**Action item**
What lines in the data hold the string "none"? Show them.

(Stored data)
══════
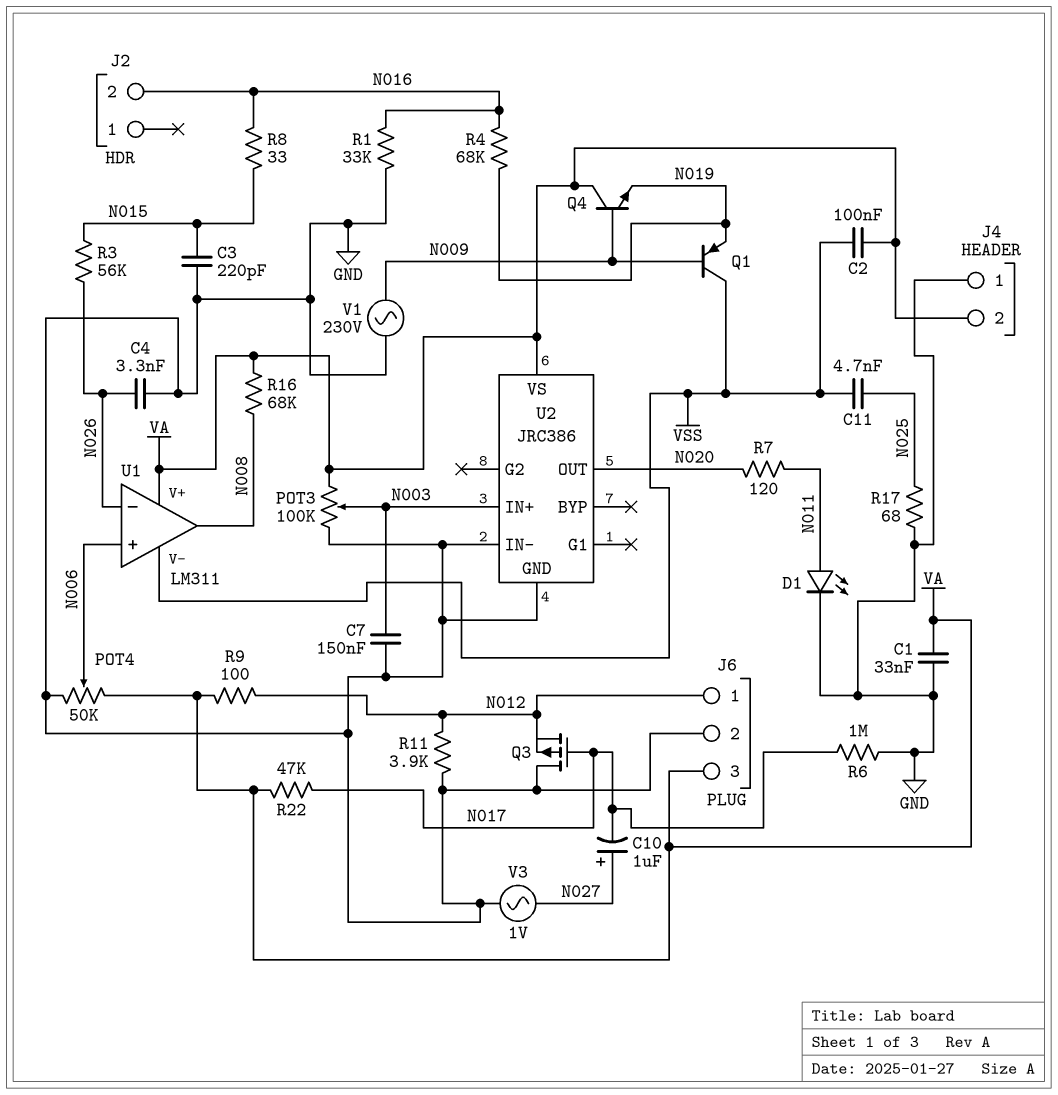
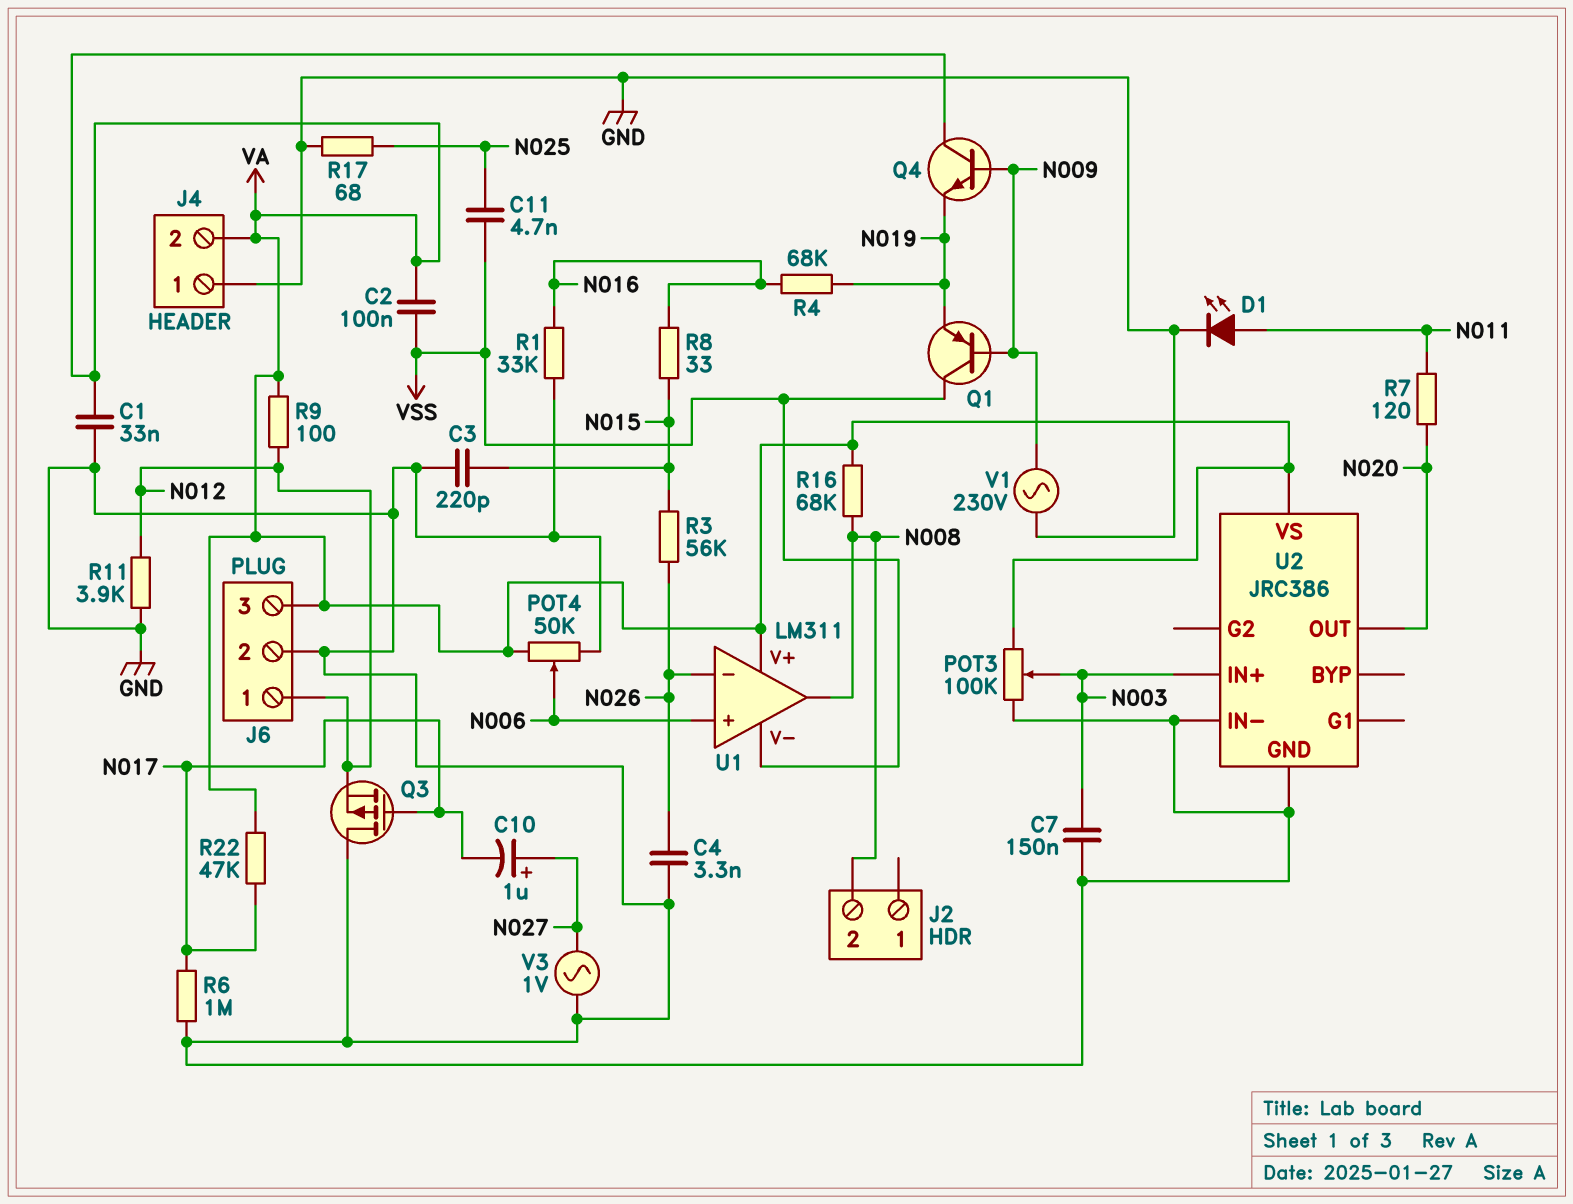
J2 pin 2: N016 -> N008

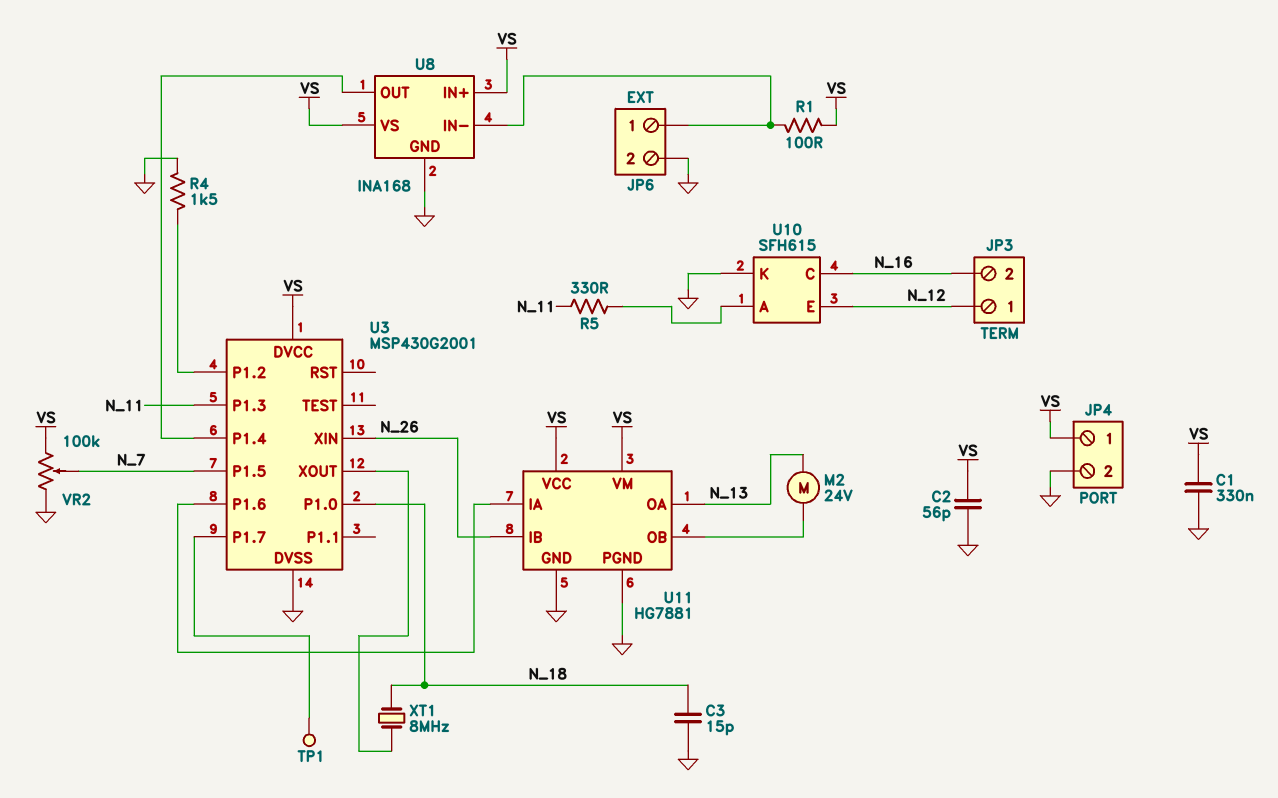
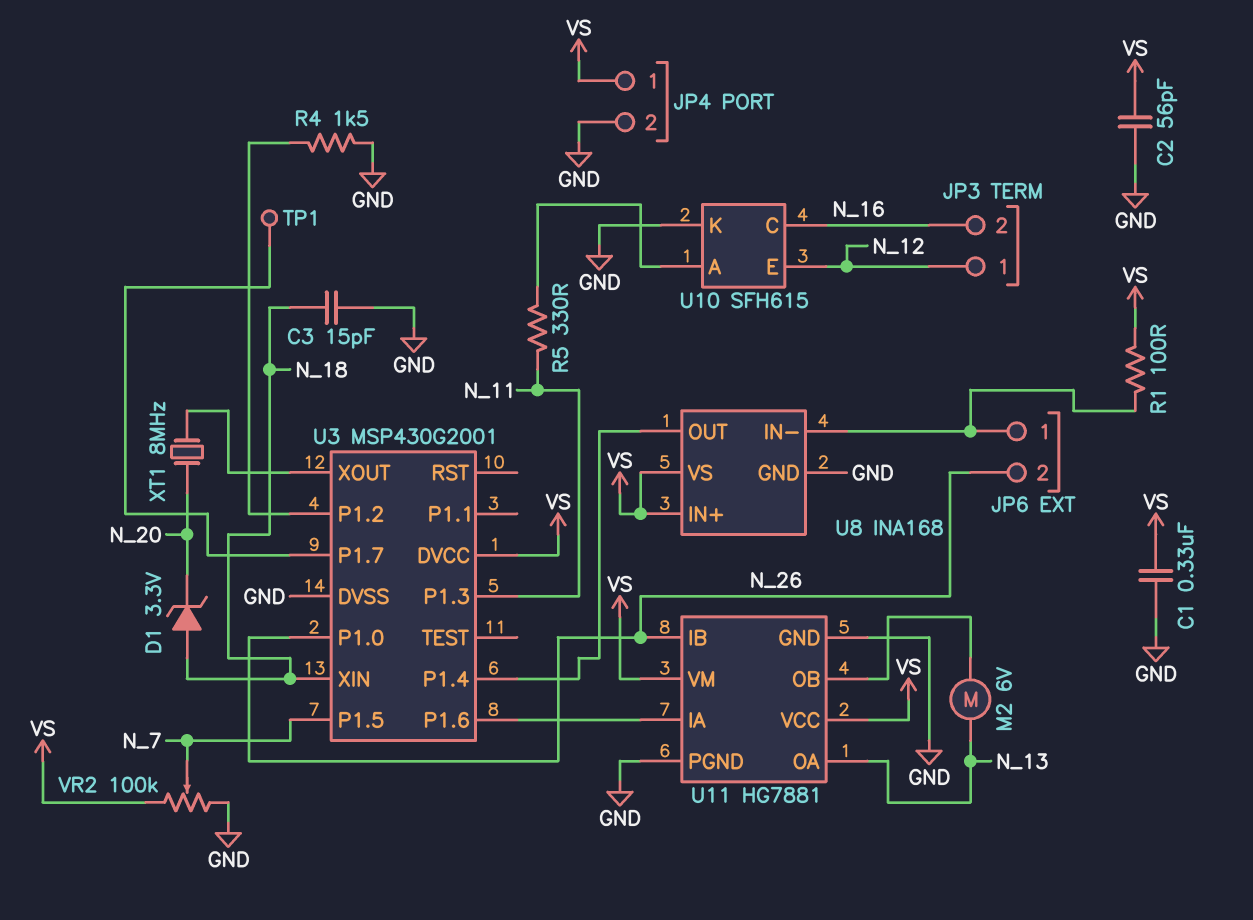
D1: none -> zener 3.3V (A N_18, K N_20)
JP6 pin 2: GND -> N_26
M2: motor 24V (N_13, U11/OB) -> motor 6V (N_13, U11/OB)
U3 pin P1.0: N_18 -> N_26
U3 pin XIN: N_26 -> N_18
XT1: 8MHz (N_18, U3/XOUT) -> 8MHz (N_20, U3/XOUT)

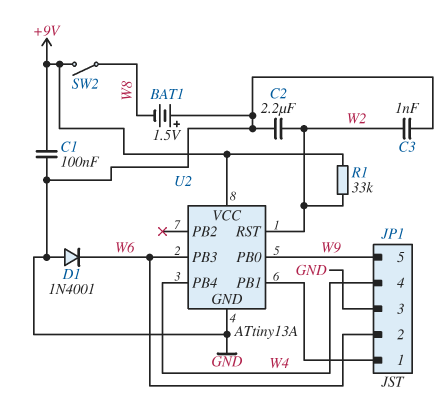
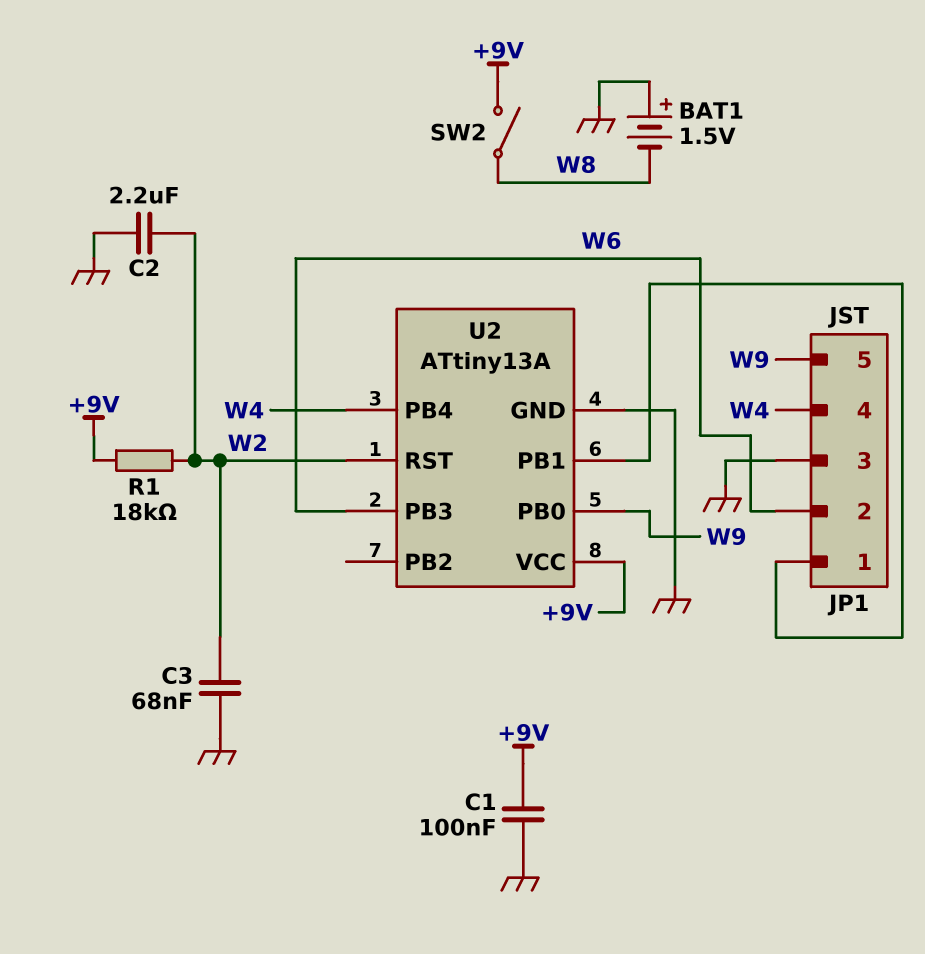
C3: 1nF (GND, W2) -> 68nF (GND, W2)
D1: diode 1N4001 (A GND, K W6) -> none
R1: 33k (+9V, W2) -> 18k (+9V, W2)

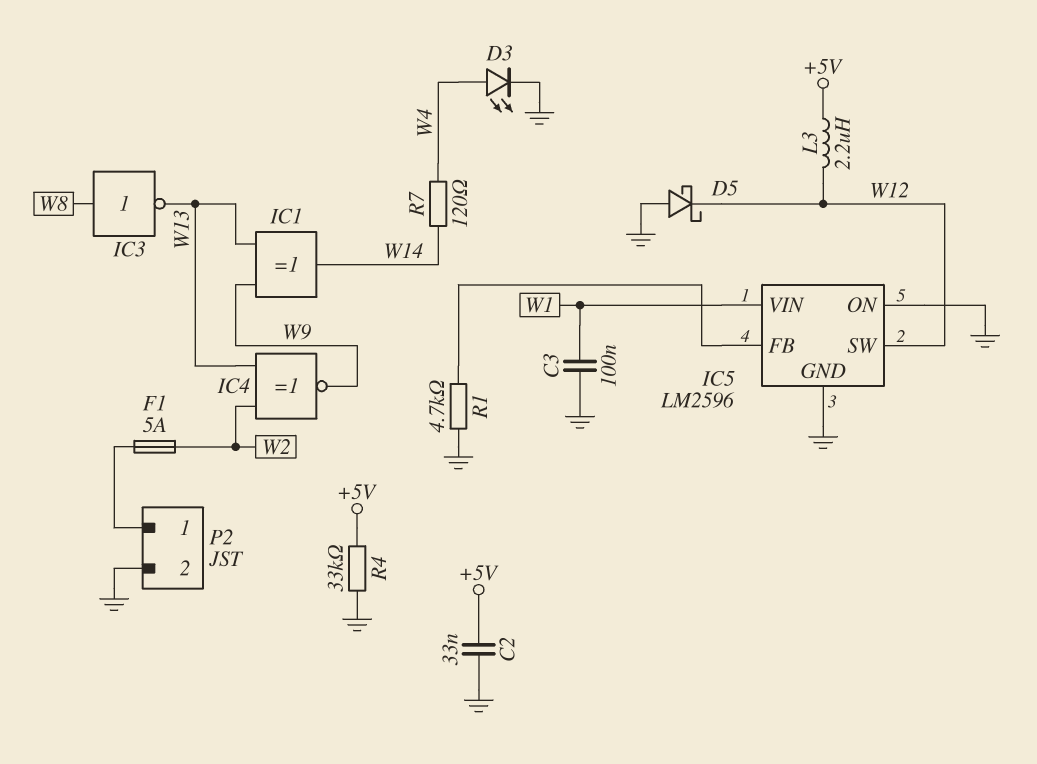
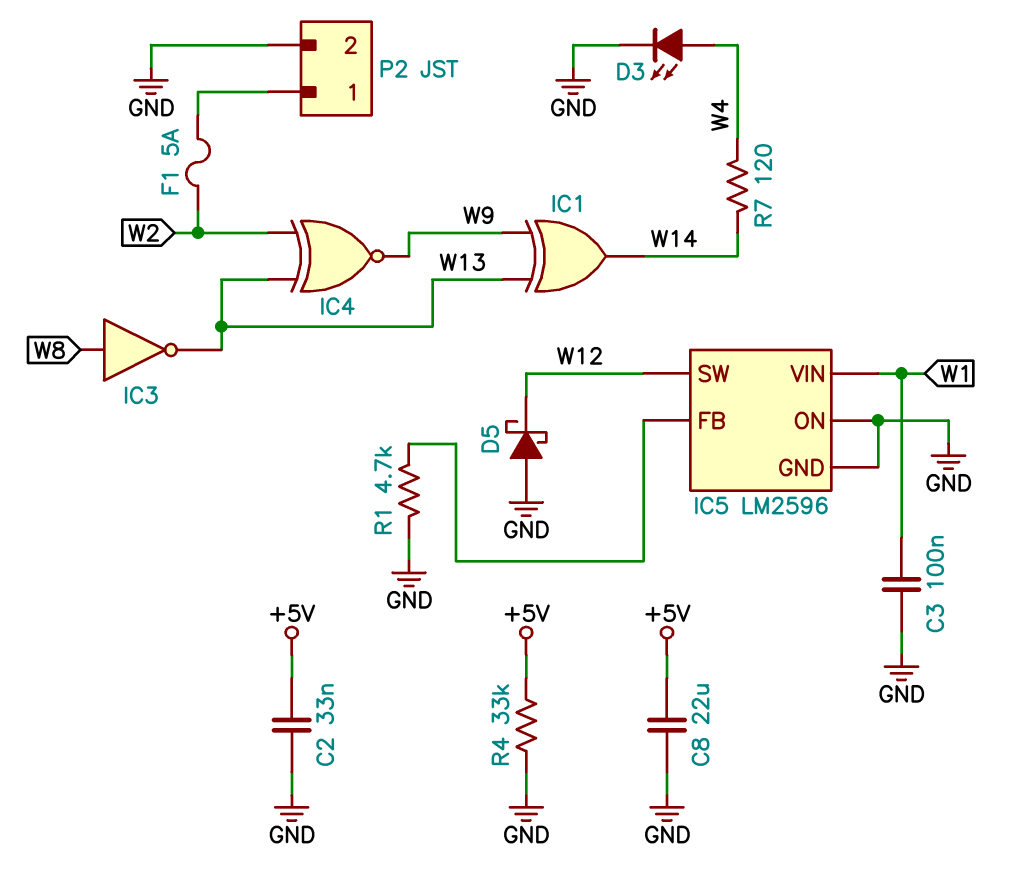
C8: none -> 22uF (+5V, GND)
L3: 2.2uH (+5V, W12) -> none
══════
**Written response**
D1: none -> zener 3.3V (A N_18, K N_20)
D1: diode 1N4001 (A GND, K W6) -> none
C8: none -> 22uF (+5V, GND)
L3: 2.2uH (+5V, W12) -> none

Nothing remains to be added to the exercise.